§ **Problem statement**: Write out, word for word, only the lines from the one containing "R12: 180 (N_2, N_10) -> 180 (N_1, N_10)" through the final line of the data.

§ **Supplied material**:

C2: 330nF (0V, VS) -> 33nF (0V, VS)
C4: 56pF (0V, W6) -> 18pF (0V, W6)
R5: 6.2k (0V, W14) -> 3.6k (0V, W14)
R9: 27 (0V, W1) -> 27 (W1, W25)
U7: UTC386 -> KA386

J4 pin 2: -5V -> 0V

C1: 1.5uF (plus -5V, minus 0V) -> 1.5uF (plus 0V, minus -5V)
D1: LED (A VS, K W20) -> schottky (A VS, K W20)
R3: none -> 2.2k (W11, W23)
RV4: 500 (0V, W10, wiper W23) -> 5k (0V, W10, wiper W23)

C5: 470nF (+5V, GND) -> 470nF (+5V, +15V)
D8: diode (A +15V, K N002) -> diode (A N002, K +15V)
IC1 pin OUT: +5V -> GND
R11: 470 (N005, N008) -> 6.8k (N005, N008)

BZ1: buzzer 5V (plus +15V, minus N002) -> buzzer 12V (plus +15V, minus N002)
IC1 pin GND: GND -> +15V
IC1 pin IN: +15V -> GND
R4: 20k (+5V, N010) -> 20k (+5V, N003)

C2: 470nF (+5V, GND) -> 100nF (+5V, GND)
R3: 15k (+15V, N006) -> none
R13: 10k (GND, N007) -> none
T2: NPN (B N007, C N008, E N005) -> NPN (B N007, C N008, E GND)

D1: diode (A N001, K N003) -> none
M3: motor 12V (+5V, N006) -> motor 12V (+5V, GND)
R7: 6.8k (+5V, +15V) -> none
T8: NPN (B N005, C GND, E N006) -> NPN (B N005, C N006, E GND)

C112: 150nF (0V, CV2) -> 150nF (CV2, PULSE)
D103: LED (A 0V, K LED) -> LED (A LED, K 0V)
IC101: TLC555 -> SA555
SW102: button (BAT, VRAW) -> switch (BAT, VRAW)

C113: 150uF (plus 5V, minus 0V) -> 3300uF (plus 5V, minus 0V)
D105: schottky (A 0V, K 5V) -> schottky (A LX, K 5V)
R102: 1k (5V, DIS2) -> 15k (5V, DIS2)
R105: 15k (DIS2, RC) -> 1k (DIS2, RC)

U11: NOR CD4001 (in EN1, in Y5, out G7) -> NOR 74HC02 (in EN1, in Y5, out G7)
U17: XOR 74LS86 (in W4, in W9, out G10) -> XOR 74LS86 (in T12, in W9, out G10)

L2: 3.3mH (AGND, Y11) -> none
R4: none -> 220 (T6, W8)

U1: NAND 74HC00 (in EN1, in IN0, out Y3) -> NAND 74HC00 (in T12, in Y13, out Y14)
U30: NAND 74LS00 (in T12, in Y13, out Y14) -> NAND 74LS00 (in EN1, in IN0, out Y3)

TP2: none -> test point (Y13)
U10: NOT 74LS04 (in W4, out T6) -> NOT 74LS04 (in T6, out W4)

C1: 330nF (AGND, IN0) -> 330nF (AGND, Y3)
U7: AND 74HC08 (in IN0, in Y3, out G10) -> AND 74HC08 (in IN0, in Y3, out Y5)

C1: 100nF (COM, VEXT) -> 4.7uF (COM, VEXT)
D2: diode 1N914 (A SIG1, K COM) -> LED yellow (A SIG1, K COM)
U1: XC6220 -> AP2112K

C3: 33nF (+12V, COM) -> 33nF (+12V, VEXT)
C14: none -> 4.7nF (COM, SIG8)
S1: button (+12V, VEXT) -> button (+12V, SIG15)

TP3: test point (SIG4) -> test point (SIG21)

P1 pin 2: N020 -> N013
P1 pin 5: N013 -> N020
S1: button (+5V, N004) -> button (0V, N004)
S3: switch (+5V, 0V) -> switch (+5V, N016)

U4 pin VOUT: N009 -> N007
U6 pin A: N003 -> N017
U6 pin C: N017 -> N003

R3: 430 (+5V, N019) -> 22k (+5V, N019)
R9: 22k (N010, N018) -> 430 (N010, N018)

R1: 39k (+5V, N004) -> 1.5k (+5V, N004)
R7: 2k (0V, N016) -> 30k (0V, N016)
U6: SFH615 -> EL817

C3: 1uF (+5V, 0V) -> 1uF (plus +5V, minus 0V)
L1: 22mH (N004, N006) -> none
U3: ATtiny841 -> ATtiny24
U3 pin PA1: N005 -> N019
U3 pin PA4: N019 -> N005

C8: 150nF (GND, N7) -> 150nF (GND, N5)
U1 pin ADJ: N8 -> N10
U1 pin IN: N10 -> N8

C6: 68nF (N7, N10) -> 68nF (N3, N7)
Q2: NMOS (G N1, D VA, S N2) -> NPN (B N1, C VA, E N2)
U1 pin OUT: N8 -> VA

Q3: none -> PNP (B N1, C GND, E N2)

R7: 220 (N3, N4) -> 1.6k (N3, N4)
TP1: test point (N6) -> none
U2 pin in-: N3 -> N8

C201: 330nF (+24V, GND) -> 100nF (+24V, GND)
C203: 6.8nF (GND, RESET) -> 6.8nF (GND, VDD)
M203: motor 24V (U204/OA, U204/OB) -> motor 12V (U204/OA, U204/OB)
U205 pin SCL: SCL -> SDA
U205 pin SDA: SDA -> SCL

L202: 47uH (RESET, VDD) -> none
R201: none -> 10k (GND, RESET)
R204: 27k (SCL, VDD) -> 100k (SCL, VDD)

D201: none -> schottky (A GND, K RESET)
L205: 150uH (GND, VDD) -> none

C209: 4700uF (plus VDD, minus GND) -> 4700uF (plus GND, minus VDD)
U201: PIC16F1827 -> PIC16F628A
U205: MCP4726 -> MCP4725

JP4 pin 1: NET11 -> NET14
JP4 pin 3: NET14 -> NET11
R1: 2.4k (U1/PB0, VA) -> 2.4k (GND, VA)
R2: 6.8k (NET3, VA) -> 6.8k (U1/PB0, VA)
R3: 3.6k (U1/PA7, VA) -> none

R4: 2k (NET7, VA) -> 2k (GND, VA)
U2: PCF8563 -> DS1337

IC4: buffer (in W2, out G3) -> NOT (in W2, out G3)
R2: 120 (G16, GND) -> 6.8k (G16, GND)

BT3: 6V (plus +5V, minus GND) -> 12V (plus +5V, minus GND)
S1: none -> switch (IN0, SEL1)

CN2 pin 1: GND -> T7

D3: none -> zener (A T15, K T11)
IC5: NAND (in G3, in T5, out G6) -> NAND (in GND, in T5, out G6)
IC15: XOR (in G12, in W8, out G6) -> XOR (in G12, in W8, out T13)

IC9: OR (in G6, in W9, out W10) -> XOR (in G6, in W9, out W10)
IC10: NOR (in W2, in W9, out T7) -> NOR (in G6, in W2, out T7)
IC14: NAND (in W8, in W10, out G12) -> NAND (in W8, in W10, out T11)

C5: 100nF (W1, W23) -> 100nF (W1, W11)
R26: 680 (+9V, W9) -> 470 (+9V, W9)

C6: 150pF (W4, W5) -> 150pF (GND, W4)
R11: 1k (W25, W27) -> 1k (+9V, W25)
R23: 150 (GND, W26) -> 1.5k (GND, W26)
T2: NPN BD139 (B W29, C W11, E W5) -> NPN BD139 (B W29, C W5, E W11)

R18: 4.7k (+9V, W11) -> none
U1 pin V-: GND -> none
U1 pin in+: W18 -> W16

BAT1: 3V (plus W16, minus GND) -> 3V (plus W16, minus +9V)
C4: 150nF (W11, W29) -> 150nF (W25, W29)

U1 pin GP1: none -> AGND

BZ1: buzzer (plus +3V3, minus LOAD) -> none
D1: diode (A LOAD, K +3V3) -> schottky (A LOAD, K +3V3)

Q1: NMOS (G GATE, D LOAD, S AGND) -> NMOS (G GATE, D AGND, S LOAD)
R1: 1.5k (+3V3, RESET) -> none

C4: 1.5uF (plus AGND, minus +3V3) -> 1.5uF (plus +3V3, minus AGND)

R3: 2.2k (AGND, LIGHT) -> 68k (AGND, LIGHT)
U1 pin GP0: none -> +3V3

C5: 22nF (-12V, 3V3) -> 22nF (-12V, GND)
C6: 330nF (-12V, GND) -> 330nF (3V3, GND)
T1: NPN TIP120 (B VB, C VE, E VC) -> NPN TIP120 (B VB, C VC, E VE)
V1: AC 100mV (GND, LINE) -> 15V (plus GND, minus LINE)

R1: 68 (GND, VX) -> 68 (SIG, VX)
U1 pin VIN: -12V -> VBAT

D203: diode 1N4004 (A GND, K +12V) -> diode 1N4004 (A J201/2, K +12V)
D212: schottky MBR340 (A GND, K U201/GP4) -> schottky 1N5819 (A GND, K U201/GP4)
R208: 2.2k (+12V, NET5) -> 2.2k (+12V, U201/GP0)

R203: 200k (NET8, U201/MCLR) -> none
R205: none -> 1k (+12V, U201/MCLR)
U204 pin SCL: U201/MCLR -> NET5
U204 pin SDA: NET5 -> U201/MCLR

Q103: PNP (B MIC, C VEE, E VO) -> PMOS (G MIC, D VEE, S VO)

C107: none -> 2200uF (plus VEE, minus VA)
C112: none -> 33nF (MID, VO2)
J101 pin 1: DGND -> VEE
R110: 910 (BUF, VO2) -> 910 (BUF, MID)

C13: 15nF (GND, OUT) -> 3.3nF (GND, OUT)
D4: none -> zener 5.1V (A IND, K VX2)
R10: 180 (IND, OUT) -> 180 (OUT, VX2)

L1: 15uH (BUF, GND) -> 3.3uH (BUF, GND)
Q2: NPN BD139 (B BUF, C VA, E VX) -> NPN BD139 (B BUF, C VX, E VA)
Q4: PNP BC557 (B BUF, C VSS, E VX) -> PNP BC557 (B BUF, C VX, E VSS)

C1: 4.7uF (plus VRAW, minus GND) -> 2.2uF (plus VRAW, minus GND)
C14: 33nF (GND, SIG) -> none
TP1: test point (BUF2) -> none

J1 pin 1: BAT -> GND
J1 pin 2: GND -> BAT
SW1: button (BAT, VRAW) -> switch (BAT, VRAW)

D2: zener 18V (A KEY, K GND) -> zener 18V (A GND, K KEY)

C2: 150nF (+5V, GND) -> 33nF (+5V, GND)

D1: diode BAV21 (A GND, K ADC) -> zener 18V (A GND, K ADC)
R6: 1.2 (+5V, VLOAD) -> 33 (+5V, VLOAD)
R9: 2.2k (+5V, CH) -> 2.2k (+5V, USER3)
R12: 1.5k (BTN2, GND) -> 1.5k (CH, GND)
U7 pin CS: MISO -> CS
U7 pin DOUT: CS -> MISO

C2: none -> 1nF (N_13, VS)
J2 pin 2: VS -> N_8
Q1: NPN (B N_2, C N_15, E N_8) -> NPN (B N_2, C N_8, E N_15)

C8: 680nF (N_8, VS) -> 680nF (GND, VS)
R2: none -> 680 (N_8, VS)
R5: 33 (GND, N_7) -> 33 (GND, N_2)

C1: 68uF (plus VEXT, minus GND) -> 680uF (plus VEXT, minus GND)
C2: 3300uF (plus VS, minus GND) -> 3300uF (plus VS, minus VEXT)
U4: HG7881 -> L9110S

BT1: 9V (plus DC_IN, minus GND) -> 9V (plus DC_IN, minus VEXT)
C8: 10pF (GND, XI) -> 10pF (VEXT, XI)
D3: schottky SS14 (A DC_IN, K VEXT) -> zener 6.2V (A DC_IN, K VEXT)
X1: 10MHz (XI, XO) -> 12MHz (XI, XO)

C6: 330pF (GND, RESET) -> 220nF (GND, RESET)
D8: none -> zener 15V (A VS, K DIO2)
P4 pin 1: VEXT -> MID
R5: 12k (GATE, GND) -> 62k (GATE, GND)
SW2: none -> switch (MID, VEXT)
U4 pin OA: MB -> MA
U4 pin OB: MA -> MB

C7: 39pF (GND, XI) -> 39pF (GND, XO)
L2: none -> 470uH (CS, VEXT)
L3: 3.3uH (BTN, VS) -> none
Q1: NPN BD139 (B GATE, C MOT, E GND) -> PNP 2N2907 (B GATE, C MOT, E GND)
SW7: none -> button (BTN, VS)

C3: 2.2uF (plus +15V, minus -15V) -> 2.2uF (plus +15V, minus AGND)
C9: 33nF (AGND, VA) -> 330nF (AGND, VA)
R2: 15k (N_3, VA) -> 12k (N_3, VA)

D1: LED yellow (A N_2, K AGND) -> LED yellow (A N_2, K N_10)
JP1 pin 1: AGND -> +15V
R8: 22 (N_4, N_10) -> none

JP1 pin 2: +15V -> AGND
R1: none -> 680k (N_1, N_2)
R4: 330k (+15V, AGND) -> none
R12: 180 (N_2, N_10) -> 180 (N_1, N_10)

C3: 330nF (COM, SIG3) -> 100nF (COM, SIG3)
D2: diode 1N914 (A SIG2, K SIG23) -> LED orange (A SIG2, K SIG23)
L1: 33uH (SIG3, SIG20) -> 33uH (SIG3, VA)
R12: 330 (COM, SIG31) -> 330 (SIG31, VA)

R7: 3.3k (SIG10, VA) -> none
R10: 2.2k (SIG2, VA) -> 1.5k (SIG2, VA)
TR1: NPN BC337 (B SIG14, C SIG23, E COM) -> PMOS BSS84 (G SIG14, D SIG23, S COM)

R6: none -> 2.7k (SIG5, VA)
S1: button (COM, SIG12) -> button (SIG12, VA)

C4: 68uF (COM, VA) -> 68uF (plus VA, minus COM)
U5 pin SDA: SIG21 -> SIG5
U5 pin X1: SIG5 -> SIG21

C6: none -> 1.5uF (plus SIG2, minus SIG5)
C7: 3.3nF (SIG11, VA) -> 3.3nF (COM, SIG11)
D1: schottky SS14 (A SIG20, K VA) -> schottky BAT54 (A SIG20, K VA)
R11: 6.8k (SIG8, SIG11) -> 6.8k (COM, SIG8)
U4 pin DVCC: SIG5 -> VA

§ **Exercise answer**:
R12: 180 (N_2, N_10) -> 180 (N_1, N_10)

C3: 330nF (COM, SIG3) -> 100nF (COM, SIG3)
D2: diode 1N914 (A SIG2, K SIG23) -> LED orange (A SIG2, K SIG23)
L1: 33uH (SIG3, SIG20) -> 33uH (SIG3, VA)
R12: 330 (COM, SIG31) -> 330 (SIG31, VA)

R7: 3.3k (SIG10, VA) -> none
R10: 2.2k (SIG2, VA) -> 1.5k (SIG2, VA)
TR1: NPN BC337 (B SIG14, C SIG23, E COM) -> PMOS BSS84 (G SIG14, D SIG23, S COM)

R6: none -> 2.7k (SIG5, VA)
S1: button (COM, SIG12) -> button (SIG12, VA)

C4: 68uF (COM, VA) -> 68uF (plus VA, minus COM)
U5 pin SDA: SIG21 -> SIG5
U5 pin X1: SIG5 -> SIG21

C6: none -> 1.5uF (plus SIG2, minus SIG5)
C7: 3.3nF (SIG11, VA) -> 3.3nF (COM, SIG11)
D1: schottky SS14 (A SIG20, K VA) -> schottky BAT54 (A SIG20, K VA)
R11: 6.8k (SIG8, SIG11) -> 6.8k (COM, SIG8)
U4 pin DVCC: SIG5 -> VA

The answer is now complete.